ACTION ITEM: Whenever a line in the material below contains "degrees", copy that line.

EXERCISE INPUTS:
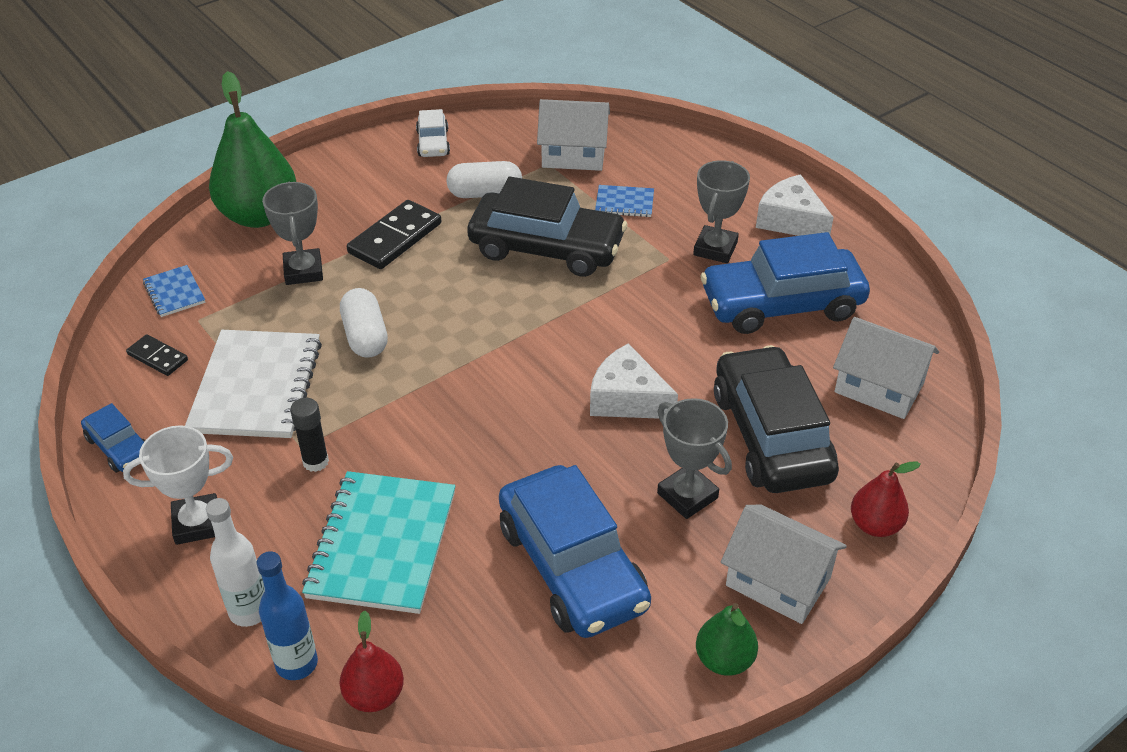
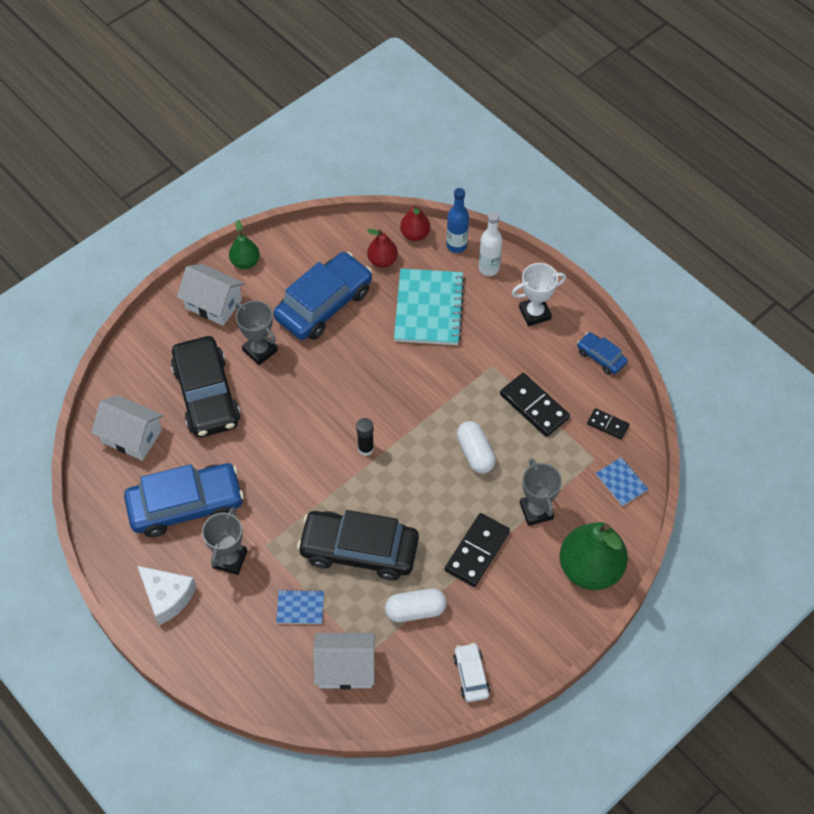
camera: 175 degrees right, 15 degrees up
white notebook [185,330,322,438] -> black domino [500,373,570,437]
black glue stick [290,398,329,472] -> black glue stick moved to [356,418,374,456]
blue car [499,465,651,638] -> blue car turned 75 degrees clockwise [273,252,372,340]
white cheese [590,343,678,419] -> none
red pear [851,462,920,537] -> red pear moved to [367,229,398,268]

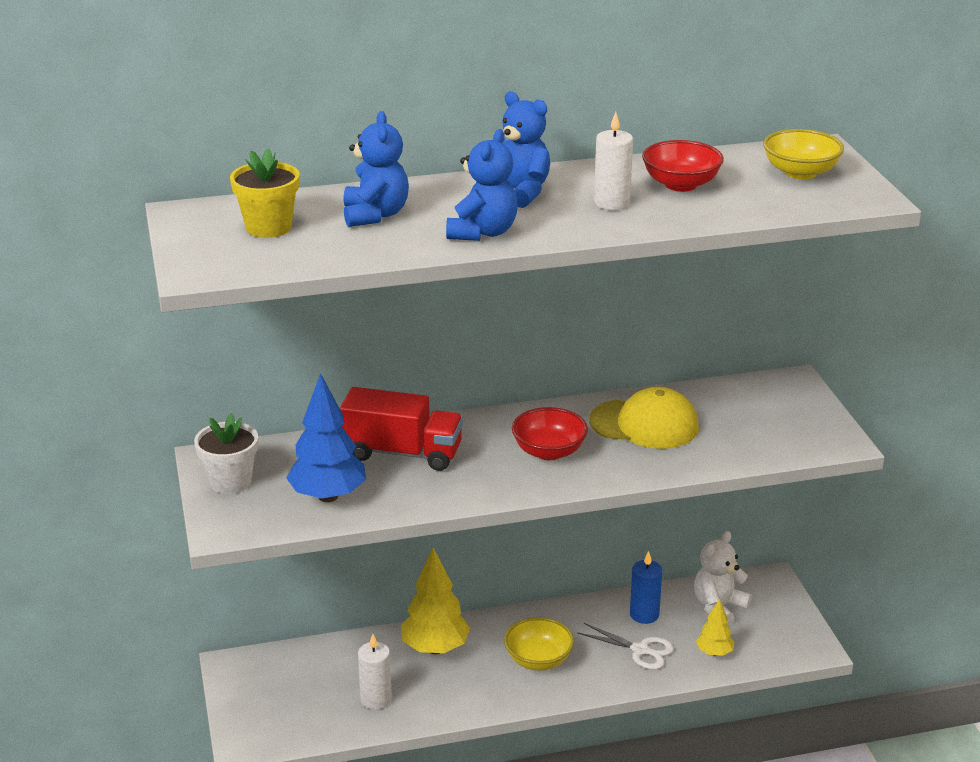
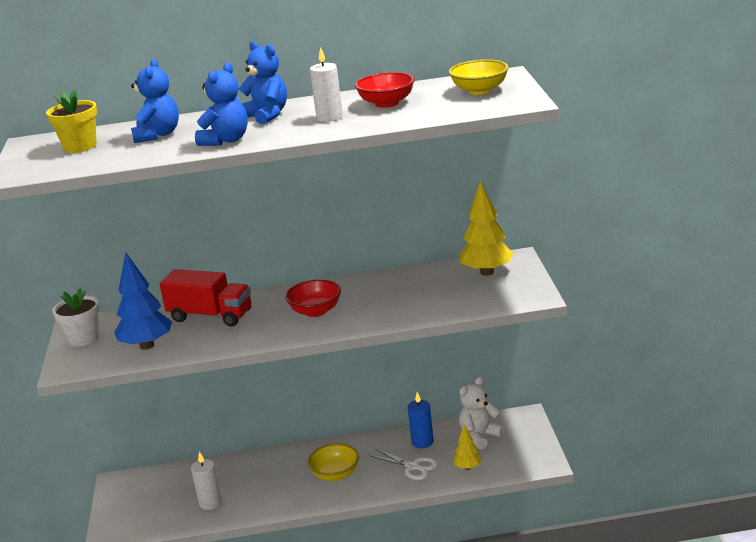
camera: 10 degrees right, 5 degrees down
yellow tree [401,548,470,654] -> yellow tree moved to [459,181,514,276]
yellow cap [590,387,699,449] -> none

ANSWER BELOW:
camera: 175 degrees right, 15 degrees up
blue car [499,465,651,638] -> blue car turned 75 degrees clockwise [273,252,372,340]
camera: 10 degrees right, 5 degrees down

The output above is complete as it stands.